## What you have to do
Count the lines in the listing below that hold the string "pink". Reply with the number alone.

## Given data
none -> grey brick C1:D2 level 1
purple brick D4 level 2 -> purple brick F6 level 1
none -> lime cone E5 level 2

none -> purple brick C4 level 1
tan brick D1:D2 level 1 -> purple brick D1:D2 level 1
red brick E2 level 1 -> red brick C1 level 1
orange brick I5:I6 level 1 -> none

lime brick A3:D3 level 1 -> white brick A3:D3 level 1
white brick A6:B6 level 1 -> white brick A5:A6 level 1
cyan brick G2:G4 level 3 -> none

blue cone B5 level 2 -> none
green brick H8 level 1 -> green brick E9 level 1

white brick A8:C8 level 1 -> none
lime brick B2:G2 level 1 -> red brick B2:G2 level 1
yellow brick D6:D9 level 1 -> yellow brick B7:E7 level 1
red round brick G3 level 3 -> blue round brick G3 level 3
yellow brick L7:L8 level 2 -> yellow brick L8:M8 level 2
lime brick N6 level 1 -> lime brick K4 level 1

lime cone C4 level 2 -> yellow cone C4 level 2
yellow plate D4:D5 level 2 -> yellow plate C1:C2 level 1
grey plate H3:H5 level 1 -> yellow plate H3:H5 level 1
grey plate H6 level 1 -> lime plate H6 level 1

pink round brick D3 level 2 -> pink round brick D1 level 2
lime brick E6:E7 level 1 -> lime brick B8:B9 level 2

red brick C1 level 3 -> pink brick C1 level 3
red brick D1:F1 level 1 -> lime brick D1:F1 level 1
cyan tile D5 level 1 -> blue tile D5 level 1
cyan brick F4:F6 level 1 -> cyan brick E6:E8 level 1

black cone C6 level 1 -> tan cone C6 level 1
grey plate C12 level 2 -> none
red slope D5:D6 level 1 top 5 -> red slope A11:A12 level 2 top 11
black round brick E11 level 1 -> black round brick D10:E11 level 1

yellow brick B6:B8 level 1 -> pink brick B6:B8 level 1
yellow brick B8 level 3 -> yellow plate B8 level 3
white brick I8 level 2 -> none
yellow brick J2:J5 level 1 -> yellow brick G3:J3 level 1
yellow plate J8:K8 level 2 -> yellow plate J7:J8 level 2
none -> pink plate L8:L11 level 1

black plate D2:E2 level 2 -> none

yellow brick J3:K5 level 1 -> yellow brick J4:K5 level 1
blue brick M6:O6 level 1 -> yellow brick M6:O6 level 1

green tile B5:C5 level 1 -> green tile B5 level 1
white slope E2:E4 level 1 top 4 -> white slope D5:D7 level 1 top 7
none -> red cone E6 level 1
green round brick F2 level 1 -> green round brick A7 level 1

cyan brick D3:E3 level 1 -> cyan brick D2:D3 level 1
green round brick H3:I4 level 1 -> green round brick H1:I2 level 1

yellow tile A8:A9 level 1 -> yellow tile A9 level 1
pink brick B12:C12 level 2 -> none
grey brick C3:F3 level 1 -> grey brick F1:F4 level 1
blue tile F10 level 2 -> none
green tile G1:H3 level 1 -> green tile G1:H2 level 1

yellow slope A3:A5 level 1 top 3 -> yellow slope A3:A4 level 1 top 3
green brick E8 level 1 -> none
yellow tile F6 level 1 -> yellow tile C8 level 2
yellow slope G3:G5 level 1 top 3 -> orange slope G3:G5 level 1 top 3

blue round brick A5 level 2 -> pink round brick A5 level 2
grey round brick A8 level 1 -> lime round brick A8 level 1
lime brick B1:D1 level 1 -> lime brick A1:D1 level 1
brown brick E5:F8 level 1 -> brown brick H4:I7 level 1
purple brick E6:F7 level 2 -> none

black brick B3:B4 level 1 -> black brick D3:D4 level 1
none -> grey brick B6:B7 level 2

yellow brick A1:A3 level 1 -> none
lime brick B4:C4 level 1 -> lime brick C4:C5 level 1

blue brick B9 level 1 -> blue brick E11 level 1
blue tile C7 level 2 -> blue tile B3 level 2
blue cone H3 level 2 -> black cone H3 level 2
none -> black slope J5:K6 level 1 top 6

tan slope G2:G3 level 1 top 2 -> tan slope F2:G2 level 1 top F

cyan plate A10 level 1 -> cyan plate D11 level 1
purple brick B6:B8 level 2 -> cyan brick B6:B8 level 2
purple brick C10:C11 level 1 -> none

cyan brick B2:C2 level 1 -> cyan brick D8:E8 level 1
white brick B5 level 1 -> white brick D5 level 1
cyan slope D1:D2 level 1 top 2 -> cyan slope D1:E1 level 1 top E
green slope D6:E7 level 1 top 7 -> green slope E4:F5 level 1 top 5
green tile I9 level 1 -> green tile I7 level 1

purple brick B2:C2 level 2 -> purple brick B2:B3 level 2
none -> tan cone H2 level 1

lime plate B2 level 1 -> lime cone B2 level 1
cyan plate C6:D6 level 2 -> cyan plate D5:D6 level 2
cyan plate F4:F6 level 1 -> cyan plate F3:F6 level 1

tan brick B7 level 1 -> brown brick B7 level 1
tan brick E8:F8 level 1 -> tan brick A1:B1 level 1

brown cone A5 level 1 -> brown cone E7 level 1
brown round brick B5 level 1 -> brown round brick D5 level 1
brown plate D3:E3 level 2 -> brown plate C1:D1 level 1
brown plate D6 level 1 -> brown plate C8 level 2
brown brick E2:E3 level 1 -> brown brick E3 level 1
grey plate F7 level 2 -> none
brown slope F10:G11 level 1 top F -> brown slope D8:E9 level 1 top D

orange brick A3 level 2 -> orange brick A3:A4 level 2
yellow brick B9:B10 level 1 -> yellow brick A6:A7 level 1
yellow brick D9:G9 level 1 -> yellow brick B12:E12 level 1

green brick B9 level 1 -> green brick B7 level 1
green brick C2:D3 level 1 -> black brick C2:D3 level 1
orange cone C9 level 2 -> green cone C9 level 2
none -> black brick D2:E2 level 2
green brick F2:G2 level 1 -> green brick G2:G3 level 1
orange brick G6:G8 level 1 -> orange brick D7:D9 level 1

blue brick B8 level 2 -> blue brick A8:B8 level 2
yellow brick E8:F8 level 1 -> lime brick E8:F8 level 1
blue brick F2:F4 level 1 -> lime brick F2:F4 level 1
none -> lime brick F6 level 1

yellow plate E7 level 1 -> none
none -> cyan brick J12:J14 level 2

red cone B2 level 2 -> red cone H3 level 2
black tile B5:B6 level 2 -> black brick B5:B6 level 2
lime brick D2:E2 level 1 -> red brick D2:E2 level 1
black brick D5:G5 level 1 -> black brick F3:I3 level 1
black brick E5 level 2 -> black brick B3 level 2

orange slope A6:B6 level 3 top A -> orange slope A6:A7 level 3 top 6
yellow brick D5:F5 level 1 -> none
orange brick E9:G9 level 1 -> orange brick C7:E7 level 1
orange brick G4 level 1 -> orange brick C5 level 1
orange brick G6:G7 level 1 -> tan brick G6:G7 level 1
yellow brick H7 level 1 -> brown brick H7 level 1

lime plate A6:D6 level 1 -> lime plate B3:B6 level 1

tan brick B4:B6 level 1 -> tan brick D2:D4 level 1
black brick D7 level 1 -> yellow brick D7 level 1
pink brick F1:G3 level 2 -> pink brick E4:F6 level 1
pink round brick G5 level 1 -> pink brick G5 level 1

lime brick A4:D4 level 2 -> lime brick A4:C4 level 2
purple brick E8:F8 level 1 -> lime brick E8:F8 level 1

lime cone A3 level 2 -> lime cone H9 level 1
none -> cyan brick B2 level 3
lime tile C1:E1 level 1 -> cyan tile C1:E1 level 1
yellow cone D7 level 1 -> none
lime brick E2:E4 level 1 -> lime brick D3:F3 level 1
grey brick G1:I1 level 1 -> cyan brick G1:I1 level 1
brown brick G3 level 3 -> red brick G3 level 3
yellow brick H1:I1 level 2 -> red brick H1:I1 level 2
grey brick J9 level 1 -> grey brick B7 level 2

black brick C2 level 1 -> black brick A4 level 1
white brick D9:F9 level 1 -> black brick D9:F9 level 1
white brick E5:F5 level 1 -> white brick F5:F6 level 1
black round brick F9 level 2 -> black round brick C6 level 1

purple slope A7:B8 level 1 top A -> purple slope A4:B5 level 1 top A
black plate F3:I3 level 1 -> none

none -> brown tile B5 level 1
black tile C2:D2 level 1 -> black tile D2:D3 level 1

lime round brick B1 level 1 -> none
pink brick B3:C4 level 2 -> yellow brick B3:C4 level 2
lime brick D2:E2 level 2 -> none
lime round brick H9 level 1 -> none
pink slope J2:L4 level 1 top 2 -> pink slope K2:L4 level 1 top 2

## Solution below
10